**Items listed in a dataset**
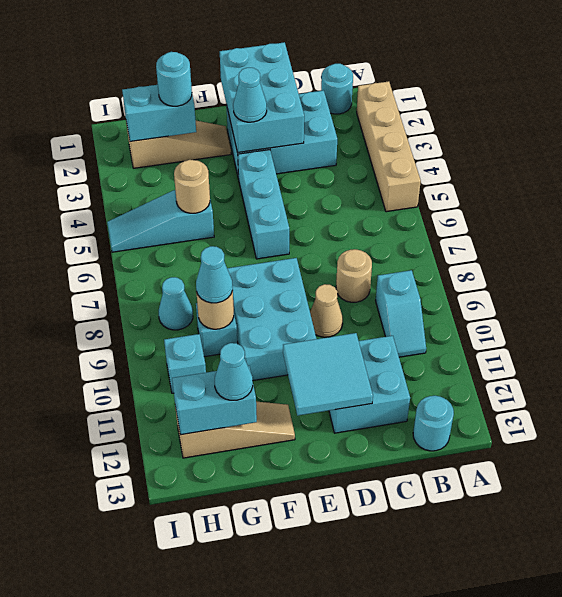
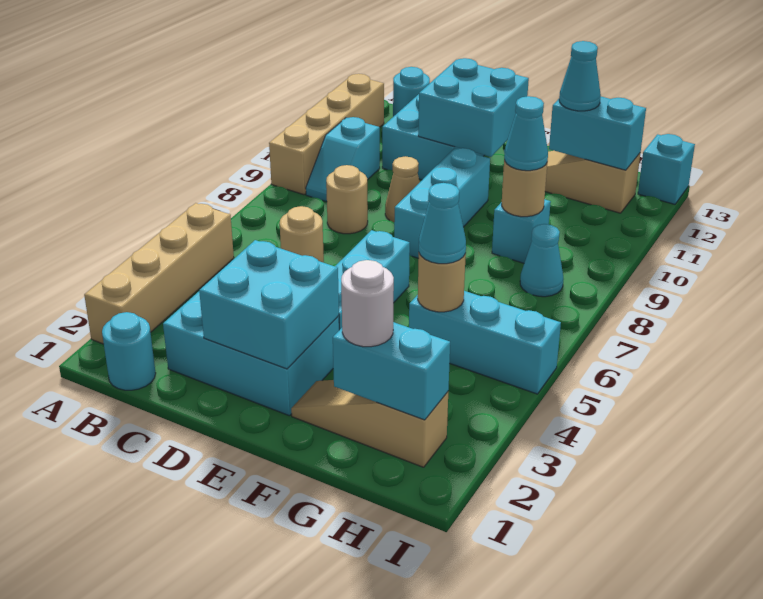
none -> tan brick A9:A12 level 1
cyan slope B9:B10 level 1 top 9 -> cyan slope B9:B10 level 1 top 10
none -> tan round brick C6 level 1
cyan brick D1:E3 level 2 -> cyan brick D2:E3 level 2
cyan tile D11:E12 level 2 -> cyan brick D11:E12 level 2
cyan cone E3 level 3 -> cyan cone G5 level 3
cyan brick E8:F10 level 1 -> cyan brick E8:E10 level 1
cyan round brick G2 level 3 -> white round brick G2 level 3
cyan slope G5:I5 level 1 top G -> cyan brick G5:I5 level 1
cyan brick H10 level 1 -> cyan brick I13 level 1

**TASK STATEMENT**
Within the entries above, find the string "cyan" and return each line that holds it.

**OUTPUT FOR THIS TASK**
cyan slope B9:B10 level 1 top 9 -> cyan slope B9:B10 level 1 top 10
cyan brick D1:E3 level 2 -> cyan brick D2:E3 level 2
cyan tile D11:E12 level 2 -> cyan brick D11:E12 level 2
cyan cone E3 level 3 -> cyan cone G5 level 3
cyan brick E8:F10 level 1 -> cyan brick E8:E10 level 1
cyan round brick G2 level 3 -> white round brick G2 level 3
cyan slope G5:I5 level 1 top G -> cyan brick G5:I5 level 1
cyan brick H10 level 1 -> cyan brick I13 level 1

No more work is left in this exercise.